#### The request
State how many lines of the material contain the string "kern", with case counting, and give only that number.

***** Materials provided

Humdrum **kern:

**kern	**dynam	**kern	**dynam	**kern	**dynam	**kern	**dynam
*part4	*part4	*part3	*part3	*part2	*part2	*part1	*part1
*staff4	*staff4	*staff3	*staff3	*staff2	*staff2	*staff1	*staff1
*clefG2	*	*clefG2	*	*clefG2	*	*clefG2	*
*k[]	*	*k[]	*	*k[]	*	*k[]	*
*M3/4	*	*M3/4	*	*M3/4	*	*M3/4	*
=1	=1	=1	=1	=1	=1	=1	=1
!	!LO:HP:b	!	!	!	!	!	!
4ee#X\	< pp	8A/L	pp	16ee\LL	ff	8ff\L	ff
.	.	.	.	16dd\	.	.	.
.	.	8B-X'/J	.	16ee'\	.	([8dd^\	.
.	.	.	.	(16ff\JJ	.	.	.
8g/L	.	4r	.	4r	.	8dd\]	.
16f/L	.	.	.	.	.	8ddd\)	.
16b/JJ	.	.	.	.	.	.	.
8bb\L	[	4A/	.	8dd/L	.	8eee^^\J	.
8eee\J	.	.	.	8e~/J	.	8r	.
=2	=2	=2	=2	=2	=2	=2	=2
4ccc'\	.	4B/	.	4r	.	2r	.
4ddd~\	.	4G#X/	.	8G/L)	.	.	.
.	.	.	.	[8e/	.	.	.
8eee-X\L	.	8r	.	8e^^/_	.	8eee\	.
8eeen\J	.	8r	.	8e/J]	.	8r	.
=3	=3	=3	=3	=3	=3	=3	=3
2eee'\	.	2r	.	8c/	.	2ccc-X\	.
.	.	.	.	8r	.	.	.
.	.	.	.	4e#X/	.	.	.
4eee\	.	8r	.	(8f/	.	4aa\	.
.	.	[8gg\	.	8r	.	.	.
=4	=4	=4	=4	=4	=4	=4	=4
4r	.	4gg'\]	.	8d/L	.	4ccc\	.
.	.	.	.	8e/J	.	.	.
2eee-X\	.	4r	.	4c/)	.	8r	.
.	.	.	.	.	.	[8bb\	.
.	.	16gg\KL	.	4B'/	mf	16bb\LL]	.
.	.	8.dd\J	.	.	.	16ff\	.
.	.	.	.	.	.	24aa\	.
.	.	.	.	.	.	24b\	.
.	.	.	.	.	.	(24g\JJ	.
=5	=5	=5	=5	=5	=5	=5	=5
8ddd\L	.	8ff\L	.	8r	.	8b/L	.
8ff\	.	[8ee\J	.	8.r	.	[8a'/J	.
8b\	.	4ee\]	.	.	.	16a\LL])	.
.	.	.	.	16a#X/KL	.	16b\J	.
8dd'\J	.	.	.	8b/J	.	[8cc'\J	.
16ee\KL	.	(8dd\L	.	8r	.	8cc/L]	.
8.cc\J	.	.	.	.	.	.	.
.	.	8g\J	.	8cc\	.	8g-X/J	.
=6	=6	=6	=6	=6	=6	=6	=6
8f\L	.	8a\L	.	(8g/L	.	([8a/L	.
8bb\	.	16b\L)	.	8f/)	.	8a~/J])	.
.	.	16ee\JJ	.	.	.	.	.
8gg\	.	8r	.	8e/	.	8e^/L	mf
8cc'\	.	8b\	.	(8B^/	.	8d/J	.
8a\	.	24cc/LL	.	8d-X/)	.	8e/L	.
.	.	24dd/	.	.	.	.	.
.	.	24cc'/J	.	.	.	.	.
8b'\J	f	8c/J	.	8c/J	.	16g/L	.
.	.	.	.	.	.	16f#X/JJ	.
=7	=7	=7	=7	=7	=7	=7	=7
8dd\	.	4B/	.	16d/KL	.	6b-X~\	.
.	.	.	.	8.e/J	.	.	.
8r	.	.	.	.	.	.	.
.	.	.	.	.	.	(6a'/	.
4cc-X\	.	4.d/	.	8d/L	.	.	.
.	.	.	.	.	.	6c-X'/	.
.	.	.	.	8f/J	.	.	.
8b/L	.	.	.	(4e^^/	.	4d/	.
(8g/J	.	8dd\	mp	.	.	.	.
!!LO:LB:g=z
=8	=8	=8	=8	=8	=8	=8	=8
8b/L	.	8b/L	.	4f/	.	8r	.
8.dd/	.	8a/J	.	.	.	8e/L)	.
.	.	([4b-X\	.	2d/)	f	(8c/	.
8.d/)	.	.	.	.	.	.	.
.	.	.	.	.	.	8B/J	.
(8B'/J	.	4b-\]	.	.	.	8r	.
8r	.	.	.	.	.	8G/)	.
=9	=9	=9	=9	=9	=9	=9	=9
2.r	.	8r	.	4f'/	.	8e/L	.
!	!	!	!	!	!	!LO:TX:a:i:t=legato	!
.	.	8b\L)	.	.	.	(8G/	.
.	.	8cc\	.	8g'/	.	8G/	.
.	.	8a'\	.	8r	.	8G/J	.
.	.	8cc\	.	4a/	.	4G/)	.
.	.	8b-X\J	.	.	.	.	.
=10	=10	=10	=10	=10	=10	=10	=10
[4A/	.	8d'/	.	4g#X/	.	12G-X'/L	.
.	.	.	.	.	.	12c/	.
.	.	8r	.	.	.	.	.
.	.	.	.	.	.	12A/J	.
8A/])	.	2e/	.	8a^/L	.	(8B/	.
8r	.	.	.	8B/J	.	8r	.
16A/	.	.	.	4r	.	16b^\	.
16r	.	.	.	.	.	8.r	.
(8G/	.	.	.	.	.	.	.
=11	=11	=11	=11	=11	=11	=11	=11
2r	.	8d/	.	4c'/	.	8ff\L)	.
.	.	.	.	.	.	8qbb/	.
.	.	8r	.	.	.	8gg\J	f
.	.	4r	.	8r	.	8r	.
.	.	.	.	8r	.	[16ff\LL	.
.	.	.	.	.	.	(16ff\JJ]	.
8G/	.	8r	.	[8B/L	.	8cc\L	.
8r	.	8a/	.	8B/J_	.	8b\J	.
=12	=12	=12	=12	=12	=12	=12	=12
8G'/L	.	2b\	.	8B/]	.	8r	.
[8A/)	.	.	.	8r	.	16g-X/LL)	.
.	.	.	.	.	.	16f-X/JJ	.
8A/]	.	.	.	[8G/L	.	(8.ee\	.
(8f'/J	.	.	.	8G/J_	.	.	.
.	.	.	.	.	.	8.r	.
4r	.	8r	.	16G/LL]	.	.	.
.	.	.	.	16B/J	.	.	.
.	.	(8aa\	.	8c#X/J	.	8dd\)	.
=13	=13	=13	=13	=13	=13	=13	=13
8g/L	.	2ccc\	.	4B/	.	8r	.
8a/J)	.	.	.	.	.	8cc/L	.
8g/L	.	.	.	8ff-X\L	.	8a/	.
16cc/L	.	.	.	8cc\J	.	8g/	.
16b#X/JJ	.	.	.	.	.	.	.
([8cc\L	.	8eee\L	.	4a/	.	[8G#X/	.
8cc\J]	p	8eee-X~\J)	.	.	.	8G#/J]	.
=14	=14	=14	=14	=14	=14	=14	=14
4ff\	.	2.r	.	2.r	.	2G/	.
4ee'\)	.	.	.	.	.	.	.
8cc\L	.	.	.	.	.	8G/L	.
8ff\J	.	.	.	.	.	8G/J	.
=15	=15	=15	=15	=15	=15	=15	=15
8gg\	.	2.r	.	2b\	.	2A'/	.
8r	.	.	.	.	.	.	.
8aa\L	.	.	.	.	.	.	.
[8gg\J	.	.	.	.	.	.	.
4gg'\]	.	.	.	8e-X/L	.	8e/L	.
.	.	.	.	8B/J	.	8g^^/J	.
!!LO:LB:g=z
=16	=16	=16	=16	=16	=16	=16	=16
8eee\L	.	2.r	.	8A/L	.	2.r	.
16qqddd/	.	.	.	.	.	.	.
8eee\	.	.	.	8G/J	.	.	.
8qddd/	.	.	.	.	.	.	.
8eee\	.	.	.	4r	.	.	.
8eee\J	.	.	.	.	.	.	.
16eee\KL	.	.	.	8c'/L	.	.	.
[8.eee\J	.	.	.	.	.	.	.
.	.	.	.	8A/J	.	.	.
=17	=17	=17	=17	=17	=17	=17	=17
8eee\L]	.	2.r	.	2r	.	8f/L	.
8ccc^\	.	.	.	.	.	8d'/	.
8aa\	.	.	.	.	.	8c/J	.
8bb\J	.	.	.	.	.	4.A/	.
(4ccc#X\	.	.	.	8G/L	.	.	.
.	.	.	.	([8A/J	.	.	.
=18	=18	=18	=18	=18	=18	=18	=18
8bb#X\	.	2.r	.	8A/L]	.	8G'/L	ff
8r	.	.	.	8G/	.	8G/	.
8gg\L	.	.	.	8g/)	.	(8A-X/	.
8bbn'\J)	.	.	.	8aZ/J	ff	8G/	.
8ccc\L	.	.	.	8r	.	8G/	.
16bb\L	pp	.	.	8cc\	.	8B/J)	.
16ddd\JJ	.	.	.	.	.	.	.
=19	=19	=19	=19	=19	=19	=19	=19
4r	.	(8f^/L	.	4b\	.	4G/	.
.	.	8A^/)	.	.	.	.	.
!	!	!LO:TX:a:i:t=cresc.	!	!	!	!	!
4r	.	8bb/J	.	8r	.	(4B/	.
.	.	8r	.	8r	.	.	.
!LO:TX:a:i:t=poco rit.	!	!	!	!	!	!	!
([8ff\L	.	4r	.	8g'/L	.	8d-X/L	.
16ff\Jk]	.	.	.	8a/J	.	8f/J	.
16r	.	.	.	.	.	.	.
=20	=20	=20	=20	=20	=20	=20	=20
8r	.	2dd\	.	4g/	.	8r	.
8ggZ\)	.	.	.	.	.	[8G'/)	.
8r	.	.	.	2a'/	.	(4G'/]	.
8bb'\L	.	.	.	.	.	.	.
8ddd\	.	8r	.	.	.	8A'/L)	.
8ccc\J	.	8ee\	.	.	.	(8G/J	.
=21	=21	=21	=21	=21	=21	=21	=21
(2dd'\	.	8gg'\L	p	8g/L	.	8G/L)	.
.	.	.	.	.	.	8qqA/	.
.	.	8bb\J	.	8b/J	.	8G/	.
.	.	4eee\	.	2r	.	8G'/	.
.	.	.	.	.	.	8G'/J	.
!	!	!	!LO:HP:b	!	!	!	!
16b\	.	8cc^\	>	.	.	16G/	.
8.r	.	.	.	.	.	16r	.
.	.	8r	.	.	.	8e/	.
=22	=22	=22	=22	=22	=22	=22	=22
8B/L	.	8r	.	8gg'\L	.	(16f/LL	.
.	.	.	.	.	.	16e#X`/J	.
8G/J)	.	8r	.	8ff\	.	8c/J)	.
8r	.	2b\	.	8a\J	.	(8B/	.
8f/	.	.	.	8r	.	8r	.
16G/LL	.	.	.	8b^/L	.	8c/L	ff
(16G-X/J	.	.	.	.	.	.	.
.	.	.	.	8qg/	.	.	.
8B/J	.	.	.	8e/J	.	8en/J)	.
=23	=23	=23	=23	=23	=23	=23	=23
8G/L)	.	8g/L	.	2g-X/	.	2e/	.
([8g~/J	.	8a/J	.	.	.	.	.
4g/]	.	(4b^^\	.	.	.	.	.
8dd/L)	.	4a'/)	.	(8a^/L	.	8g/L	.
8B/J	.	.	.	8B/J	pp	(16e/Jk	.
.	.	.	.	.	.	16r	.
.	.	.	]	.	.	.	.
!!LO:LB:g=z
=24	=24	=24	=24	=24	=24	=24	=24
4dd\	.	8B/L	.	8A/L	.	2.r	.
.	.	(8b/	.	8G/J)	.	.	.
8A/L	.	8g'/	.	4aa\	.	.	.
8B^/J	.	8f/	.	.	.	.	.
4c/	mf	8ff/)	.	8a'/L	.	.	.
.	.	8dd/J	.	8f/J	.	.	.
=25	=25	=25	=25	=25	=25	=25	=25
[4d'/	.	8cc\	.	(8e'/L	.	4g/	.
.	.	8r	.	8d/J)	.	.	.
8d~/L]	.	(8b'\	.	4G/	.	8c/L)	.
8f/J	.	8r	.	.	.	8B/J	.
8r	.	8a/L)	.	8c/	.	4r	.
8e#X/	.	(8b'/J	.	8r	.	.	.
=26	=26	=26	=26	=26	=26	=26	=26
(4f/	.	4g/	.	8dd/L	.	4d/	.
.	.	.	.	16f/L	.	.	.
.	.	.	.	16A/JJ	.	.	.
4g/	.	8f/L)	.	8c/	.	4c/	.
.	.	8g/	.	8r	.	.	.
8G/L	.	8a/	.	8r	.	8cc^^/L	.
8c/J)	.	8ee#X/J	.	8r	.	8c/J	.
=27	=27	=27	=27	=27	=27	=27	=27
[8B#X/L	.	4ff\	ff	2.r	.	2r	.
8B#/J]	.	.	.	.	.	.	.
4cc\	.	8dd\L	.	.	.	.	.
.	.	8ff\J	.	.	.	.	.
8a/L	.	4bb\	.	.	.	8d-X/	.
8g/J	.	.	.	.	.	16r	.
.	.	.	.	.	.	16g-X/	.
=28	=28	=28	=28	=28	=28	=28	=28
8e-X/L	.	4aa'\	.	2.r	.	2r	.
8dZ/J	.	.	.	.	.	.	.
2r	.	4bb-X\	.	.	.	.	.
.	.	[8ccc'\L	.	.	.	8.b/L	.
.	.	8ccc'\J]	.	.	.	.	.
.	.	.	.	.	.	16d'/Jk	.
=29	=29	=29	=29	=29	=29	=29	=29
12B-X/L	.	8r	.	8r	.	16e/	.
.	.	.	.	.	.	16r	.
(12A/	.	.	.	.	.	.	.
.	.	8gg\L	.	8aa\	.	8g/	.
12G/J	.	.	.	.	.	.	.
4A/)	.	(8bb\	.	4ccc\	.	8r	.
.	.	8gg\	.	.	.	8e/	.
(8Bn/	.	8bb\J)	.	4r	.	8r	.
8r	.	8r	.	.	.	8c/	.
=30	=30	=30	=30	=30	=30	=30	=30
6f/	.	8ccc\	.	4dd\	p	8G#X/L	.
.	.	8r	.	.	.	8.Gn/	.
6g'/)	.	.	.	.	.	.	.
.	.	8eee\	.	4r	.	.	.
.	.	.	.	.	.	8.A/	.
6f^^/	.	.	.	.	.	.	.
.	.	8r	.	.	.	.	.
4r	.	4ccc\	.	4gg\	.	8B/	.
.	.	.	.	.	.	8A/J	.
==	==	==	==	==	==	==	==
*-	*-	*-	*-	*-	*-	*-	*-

**********

#### Finished task
2